Your objective: Please output every record below exactly as written, leaving out any pictures.

Data excerpts:
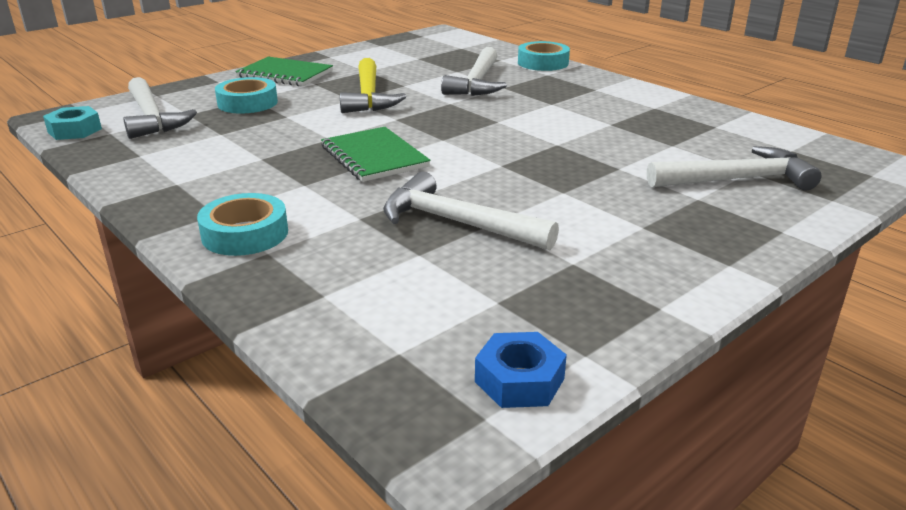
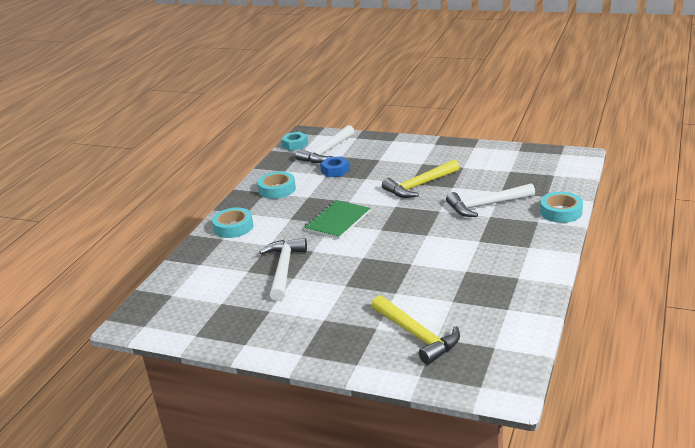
camera: 65 degrees right, 0 degrees up
turquoise tape [215,77,278,114] -> turquoise tape moved to [258,172,296,199]
green notebook [235,57,333,86] -> none
blue nut [475,332,567,408] -> blue nut moved to [320,156,349,177]
white hammer [647,146,821,191] -> yellow hammer [371,295,460,365]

Solution to this task:
camera: 65 degrees right, 0 degrees up
turquoise tape [215,77,278,114] -> turquoise tape moved to [258,172,296,199]
green notebook [235,57,333,86] -> none
blue nut [475,332,567,408] -> blue nut moved to [320,156,349,177]
white hammer [647,146,821,191] -> yellow hammer [371,295,460,365]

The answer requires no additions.